WHAT TO WORK ON: Pull every line containing "none" from the listing.

DATA SUPPLIED:
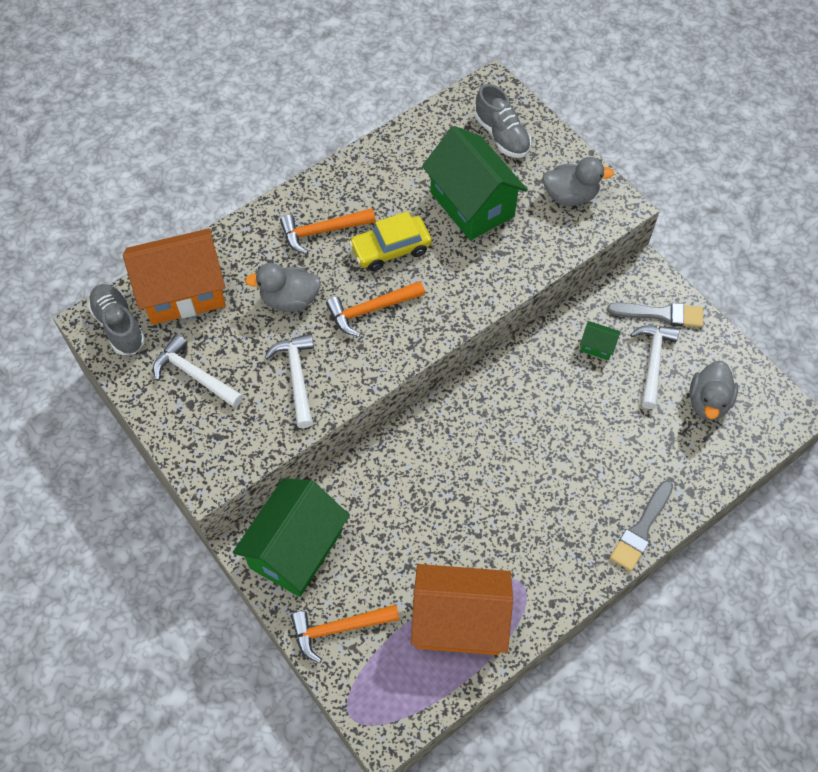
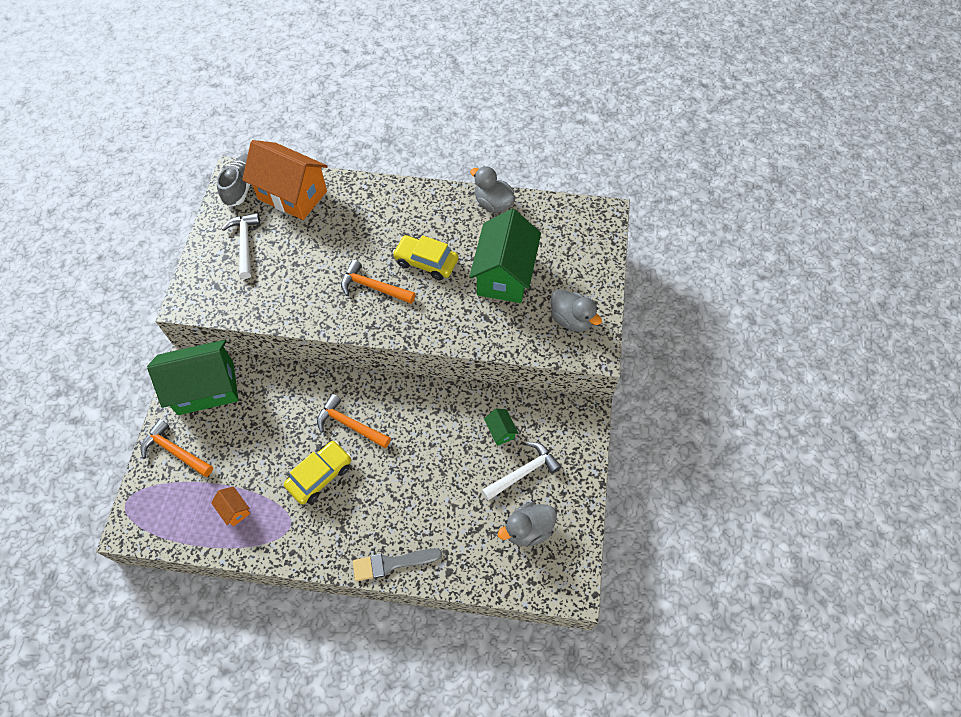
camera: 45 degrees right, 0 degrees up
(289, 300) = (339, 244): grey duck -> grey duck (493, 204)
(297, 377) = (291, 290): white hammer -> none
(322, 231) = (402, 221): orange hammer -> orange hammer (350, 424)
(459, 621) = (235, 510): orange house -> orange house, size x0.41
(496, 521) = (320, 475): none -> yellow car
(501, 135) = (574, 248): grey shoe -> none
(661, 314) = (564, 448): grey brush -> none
---
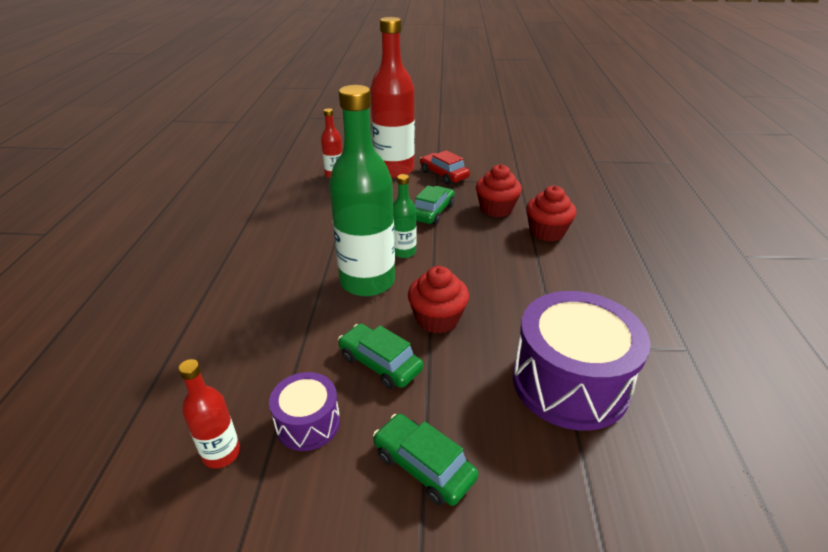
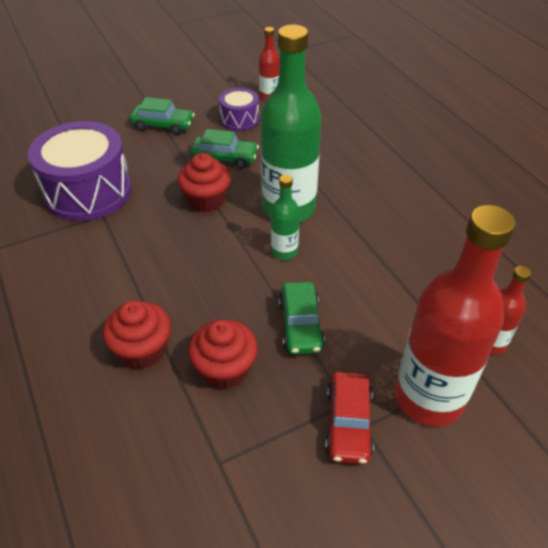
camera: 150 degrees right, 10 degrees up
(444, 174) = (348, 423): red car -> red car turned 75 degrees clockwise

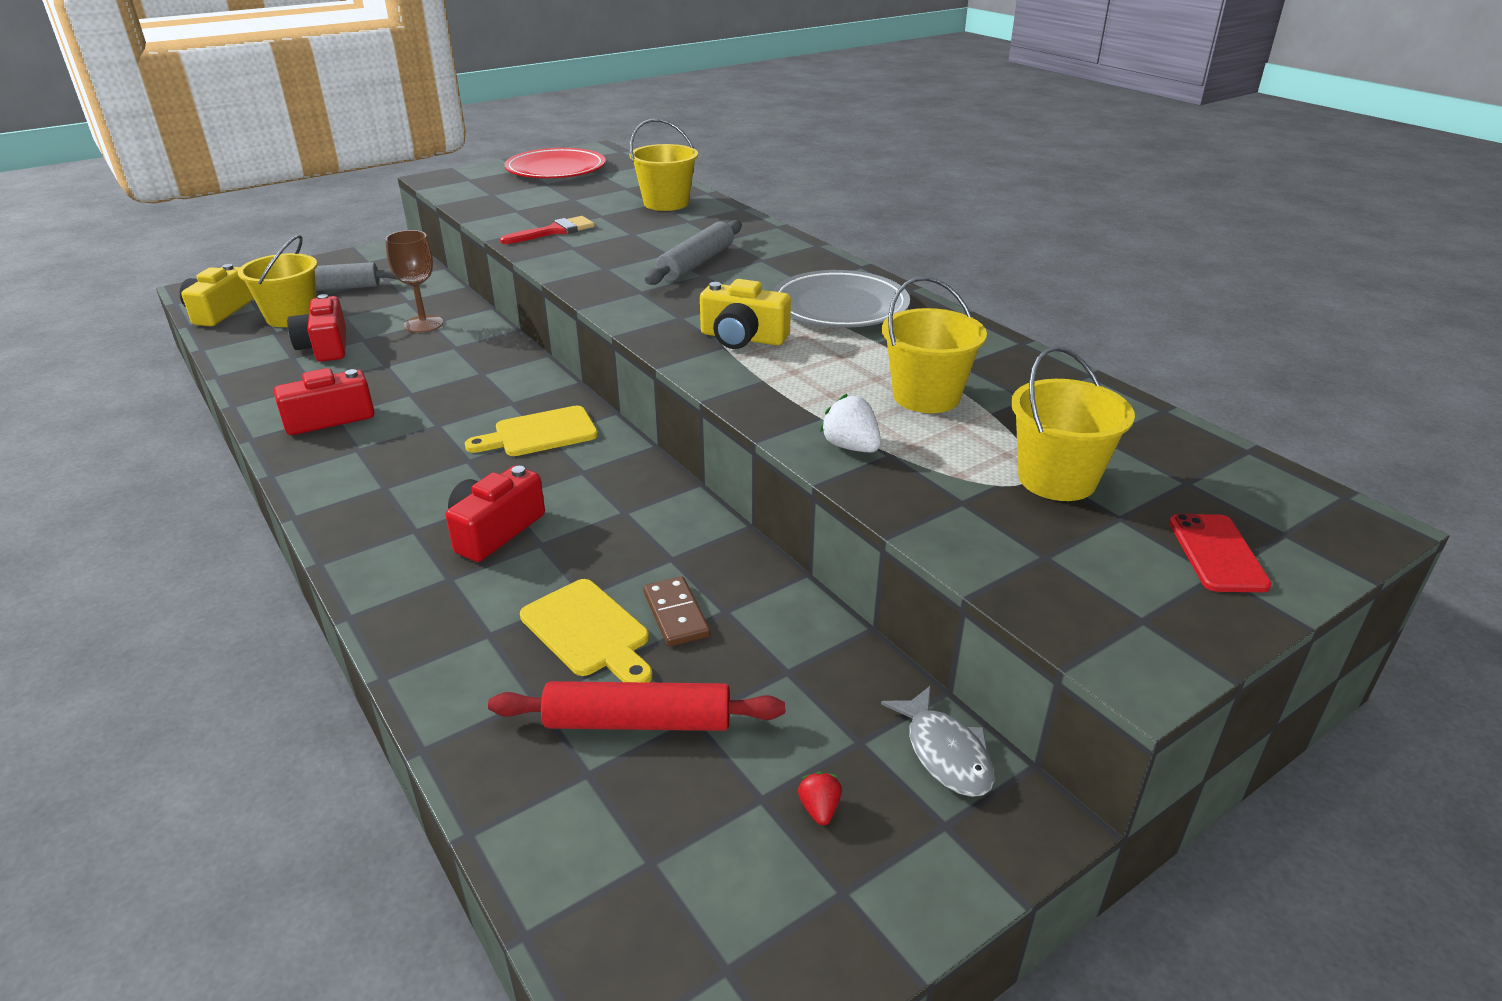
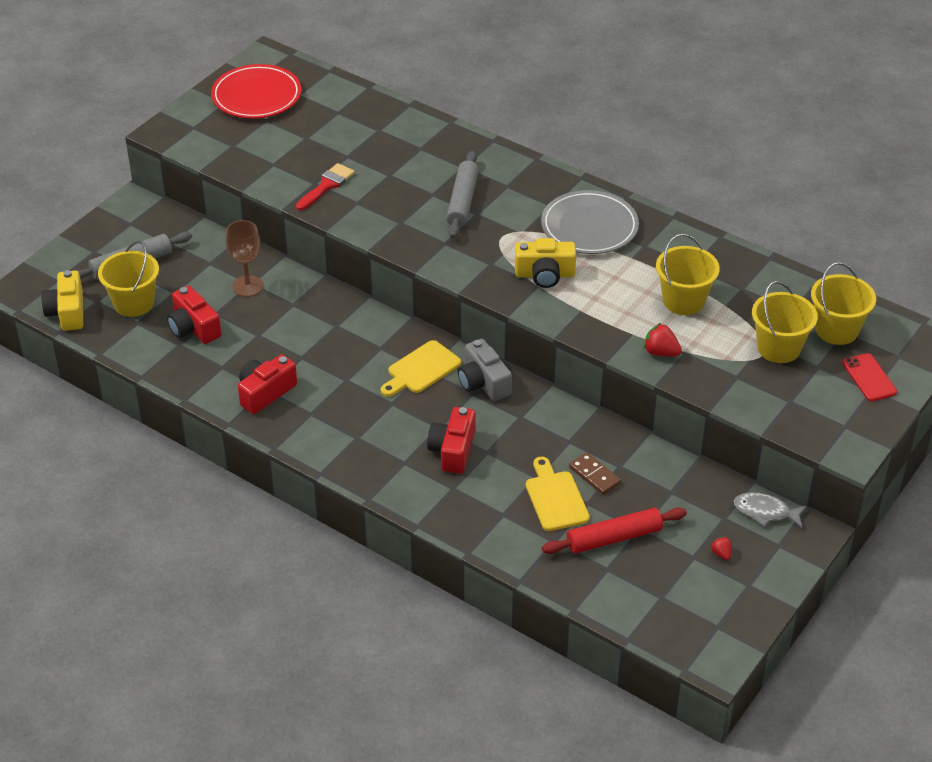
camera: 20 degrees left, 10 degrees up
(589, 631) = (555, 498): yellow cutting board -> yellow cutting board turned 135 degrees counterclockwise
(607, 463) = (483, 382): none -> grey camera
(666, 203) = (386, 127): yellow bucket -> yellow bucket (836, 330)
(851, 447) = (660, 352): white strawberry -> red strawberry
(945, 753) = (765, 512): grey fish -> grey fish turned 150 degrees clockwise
--
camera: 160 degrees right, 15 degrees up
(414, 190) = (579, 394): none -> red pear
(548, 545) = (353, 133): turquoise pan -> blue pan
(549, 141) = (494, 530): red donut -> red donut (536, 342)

ANSWER SECTION:
(297, 377) = (291, 290): white hammer -> none
(496, 521) = (320, 475): none -> yellow car
(501, 135) = (574, 248): grey shoe -> none
(661, 314) = (564, 448): grey brush -> none
(607, 463) = (483, 382): none -> grey camera
(414, 190) = (579, 394): none -> red pear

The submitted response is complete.